• EXERCISE
Which lines run from the line with "turquoise jar: 2 -> 3" through the line with "turquoise scissors: 15 -> 14" in the entries below? Print them exactly, both ends included, and nothing more.

[Records contained in a dataset]
○ ○ ○
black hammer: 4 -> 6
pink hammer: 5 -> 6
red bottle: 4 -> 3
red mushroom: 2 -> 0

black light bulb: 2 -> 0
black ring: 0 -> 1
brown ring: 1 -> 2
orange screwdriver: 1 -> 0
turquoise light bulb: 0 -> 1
○ ○ ○
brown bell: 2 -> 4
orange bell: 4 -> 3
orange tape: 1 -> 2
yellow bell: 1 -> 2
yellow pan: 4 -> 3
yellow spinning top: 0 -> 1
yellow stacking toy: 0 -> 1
○ ○ ○
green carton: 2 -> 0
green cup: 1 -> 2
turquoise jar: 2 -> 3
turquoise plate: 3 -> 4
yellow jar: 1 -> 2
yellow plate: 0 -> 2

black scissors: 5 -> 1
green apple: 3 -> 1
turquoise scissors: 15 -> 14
○ ○ ○
• SOLUTION TO THE EXERCISE
turquoise jar: 2 -> 3
turquoise plate: 3 -> 4
yellow jar: 1 -> 2
yellow plate: 0 -> 2

black scissors: 5 -> 1
green apple: 3 -> 1
turquoise scissors: 15 -> 14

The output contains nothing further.